**WHAT IS NEEDED:**
Would you please retype, exactly, the lines of the listing below between the line with "second_place: [153, 259, 202, 312]" and the line with "second_place: [191, 485, 230, 536]", inclusive?

**ENTRIES SUPPLIED:**
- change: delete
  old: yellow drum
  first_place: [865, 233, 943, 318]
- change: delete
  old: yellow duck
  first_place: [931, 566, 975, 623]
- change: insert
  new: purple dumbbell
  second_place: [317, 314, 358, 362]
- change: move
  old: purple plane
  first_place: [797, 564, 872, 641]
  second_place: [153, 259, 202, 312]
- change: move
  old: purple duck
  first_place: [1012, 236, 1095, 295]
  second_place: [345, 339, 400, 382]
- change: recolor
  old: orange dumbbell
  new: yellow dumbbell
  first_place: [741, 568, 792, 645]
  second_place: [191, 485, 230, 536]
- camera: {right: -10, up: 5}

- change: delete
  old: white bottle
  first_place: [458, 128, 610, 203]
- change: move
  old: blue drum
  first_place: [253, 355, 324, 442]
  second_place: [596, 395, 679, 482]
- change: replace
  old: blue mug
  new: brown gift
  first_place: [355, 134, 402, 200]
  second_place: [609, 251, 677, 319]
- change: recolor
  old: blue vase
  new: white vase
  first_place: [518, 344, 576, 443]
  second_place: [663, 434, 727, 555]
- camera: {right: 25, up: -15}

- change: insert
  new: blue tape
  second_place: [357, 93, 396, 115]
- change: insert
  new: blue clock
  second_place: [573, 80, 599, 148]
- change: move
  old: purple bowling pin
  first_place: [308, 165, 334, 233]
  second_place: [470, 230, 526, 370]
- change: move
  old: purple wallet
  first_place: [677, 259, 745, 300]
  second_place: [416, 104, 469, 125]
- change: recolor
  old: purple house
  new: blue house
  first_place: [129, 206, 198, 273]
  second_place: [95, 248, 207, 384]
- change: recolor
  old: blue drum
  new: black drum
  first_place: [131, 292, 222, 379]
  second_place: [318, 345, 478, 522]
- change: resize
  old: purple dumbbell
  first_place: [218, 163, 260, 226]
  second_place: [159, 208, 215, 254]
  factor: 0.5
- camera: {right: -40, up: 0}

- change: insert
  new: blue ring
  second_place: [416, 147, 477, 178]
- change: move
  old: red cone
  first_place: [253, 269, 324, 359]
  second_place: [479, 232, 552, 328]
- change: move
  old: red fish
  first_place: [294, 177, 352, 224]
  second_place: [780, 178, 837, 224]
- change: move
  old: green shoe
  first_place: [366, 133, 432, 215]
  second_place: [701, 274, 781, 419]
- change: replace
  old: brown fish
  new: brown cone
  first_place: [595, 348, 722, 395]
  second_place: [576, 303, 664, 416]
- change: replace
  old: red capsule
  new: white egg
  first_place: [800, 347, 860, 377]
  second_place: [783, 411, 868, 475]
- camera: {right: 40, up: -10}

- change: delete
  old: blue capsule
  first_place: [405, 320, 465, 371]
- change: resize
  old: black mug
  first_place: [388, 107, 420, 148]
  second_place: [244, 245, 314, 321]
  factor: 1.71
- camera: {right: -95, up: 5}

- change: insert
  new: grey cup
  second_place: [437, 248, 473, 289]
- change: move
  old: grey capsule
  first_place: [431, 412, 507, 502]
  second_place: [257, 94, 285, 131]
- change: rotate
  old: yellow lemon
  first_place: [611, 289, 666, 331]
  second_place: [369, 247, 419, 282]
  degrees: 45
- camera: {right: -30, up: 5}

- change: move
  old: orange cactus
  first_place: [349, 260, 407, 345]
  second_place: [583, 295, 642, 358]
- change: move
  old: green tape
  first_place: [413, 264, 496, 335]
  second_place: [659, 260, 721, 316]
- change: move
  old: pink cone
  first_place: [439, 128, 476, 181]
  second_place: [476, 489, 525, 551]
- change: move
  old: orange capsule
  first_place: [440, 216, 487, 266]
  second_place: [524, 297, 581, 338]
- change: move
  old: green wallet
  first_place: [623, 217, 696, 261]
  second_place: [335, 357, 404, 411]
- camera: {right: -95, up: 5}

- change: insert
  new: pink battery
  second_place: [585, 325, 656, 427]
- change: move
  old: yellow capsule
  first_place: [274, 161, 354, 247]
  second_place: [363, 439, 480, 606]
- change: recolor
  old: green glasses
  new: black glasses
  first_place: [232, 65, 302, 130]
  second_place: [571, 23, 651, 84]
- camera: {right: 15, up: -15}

**RESULT:**
  second_place: [153, 259, 202, 312]
- change: move
  old: purple duck
  first_place: [1012, 236, 1095, 295]
  second_place: [345, 339, 400, 382]
- change: recolor
  old: orange dumbbell
  new: yellow dumbbell
  first_place: [741, 568, 792, 645]
  second_place: [191, 485, 230, 536]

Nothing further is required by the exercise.